• [WHAT TO DO]: Go through the entries below and print each one exactly, leaving out pictures.

BEGIN RECORDED DATA

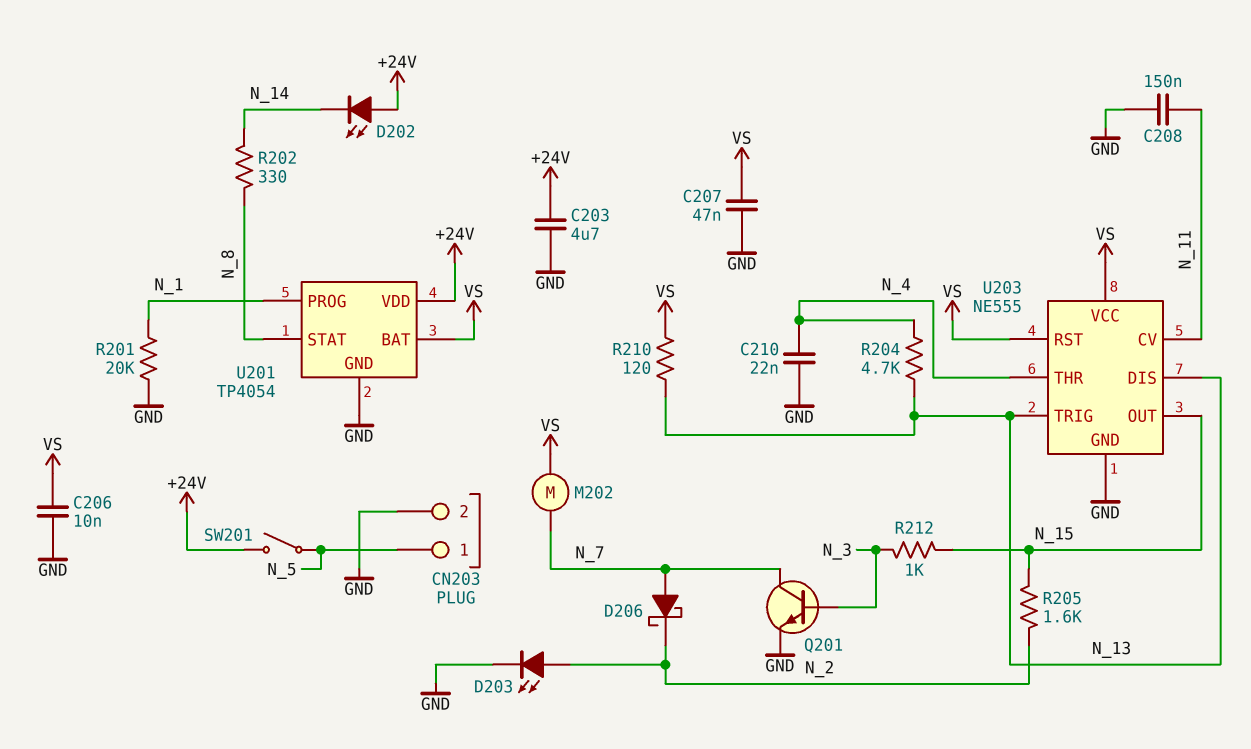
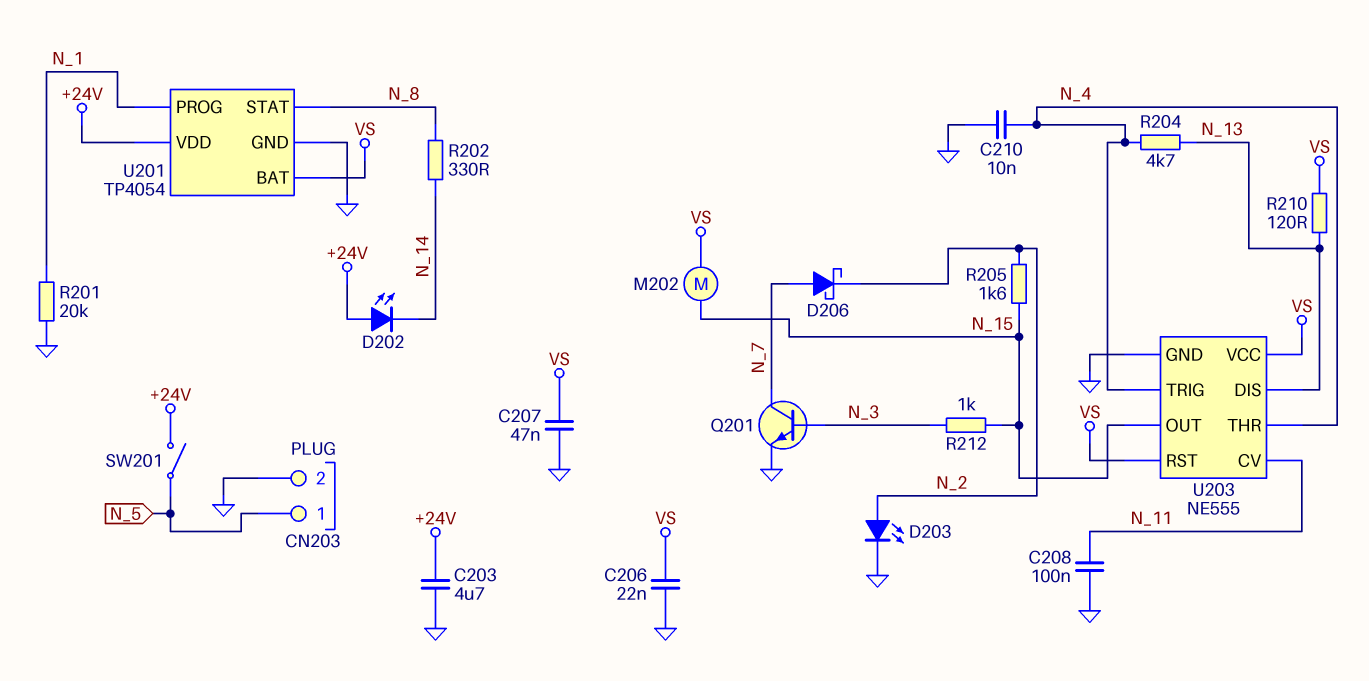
C206: 10nF (GND, VS) -> 22nF (GND, VS)
C208: 150nF (GND, N_11) -> 100nF (GND, N_11)
C210: 22nF (GND, N_4) -> 10nF (GND, N_4)
M202: motor (N_7, VS) -> motor (N_15, VS)
U203 pin TRIG: N_13 -> N_4

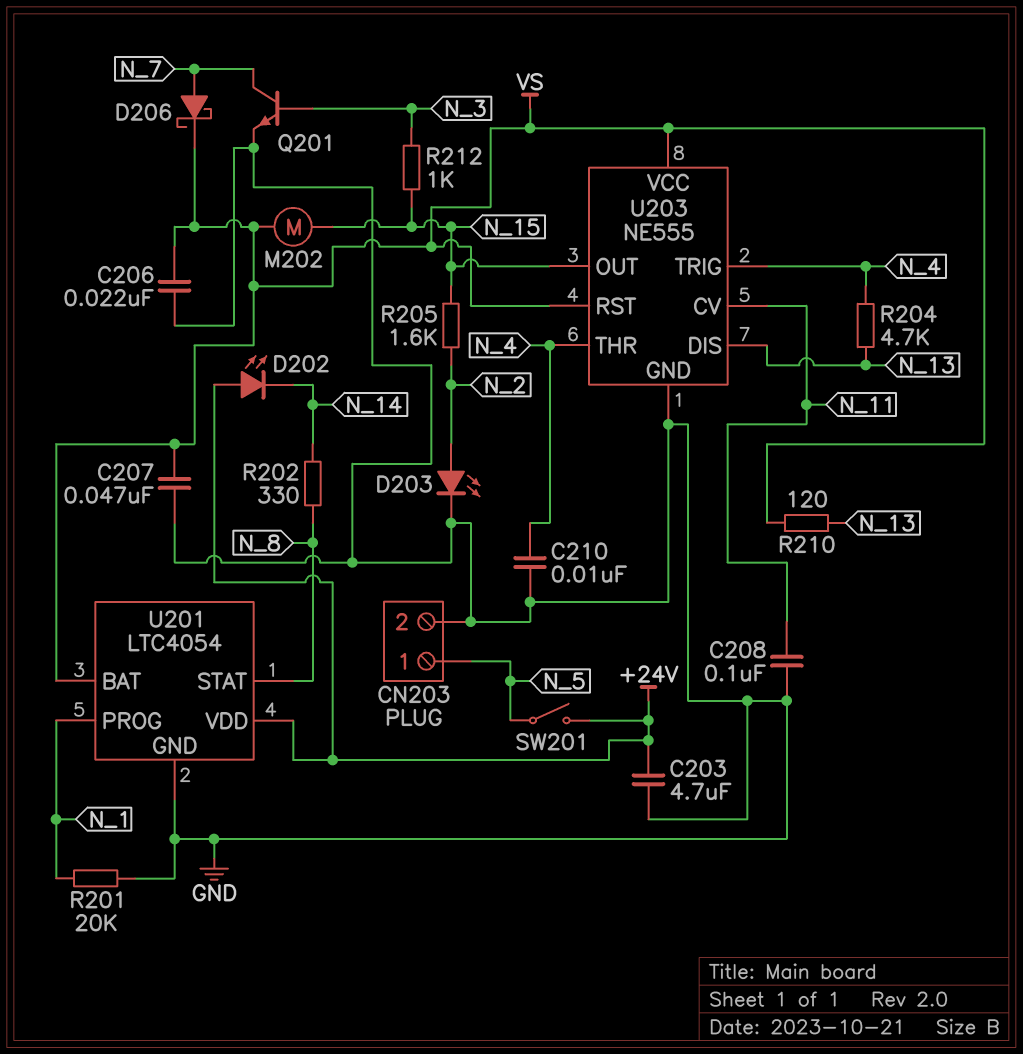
D206: schottky (A N_7, K N_2) -> schottky (A N_7, K VS)
U201: TP4054 -> LTC4054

END RECORDED DATA

• [WRITTEN ANSWER]:
C206: 10nF (GND, VS) -> 22nF (GND, VS)
C208: 150nF (GND, N_11) -> 100nF (GND, N_11)
C210: 22nF (GND, N_4) -> 10nF (GND, N_4)
M202: motor (N_7, VS) -> motor (N_15, VS)
U203 pin TRIG: N_13 -> N_4

D206: schottky (A N_7, K N_2) -> schottky (A N_7, K VS)
U201: TP4054 -> LTC4054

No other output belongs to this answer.